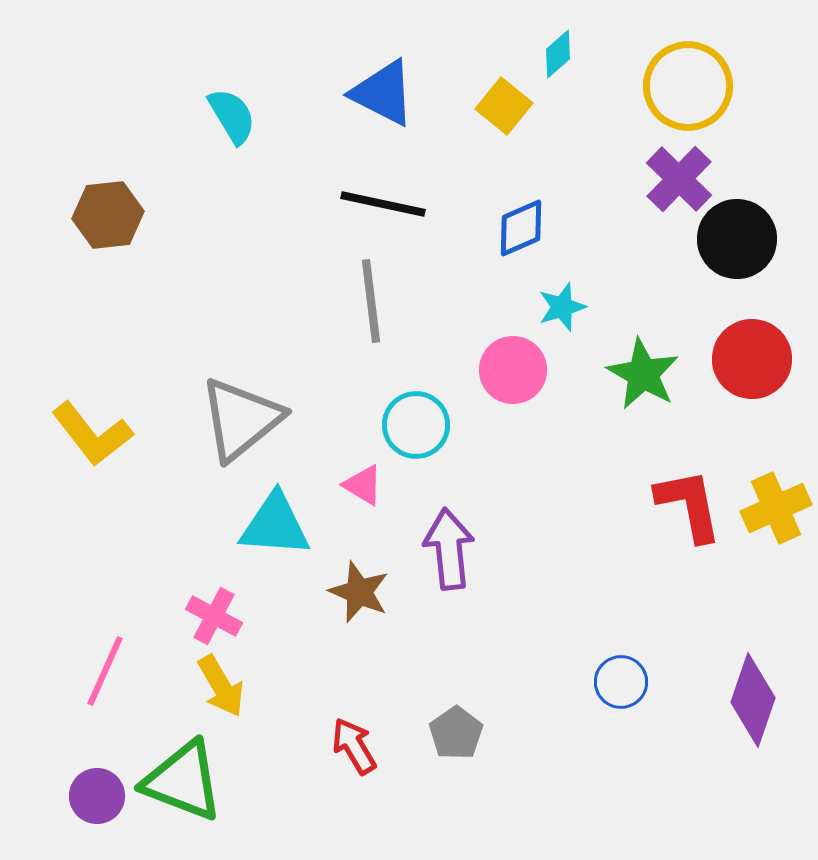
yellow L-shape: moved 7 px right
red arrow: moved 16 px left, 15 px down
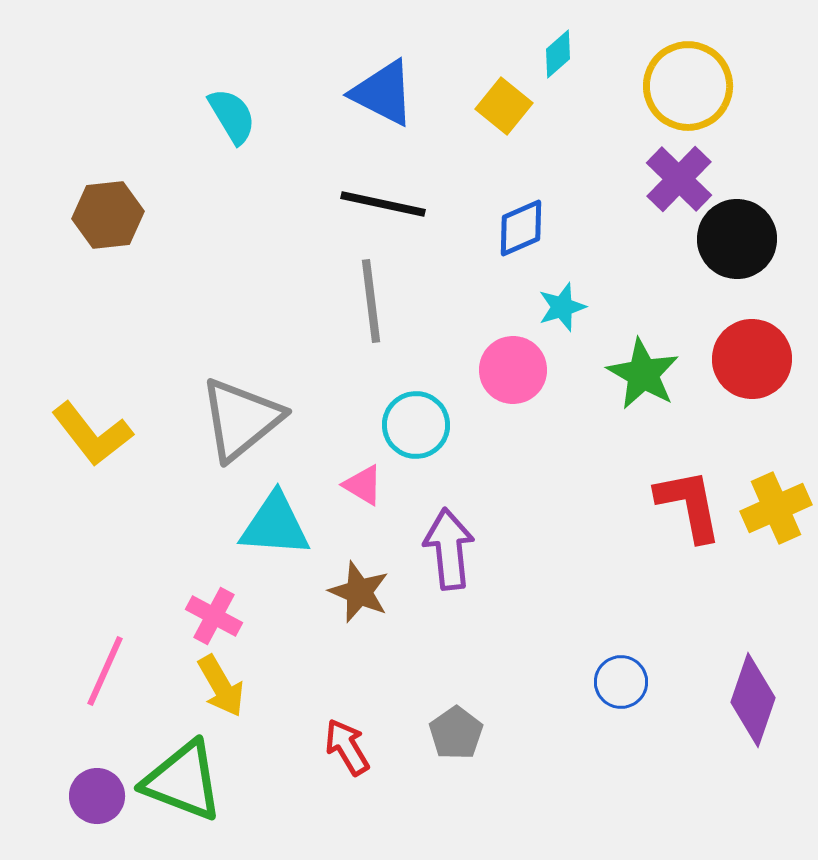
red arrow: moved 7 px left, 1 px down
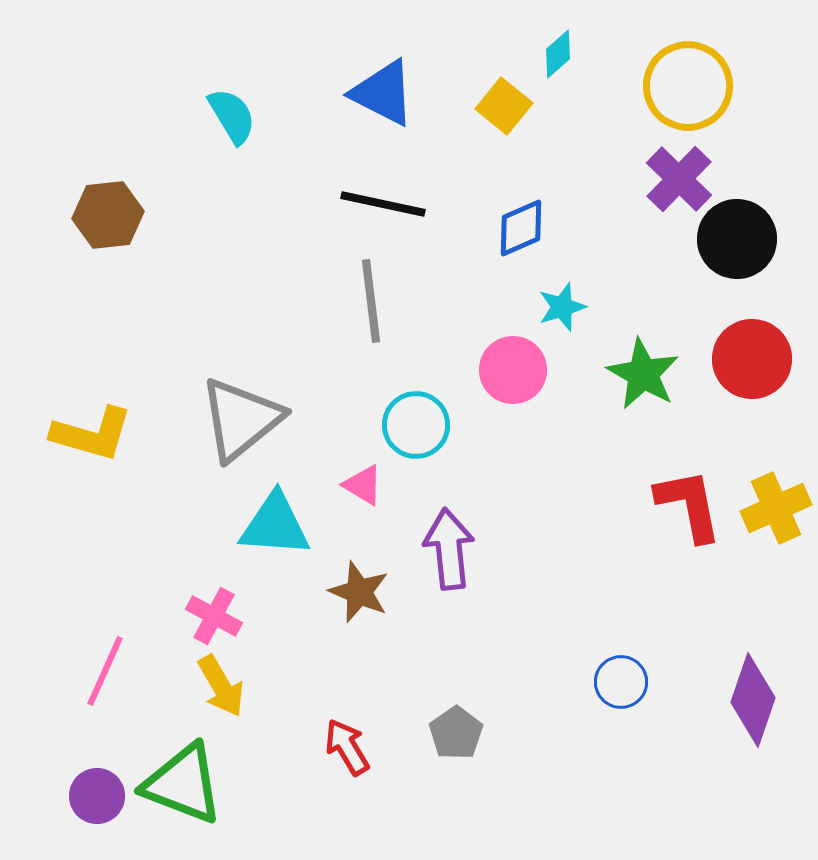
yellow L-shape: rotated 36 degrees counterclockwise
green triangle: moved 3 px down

● **Direction**: Copy every movement and rotation line from the entries above verbatim, in their original order. Leave out the picture lines.

● **Expected answer**:
yellow L-shape: moved 7 px right
red arrow: moved 16 px left, 15 px down
red arrow: moved 7 px left, 1 px down
yellow L-shape: rotated 36 degrees counterclockwise
green triangle: moved 3 px down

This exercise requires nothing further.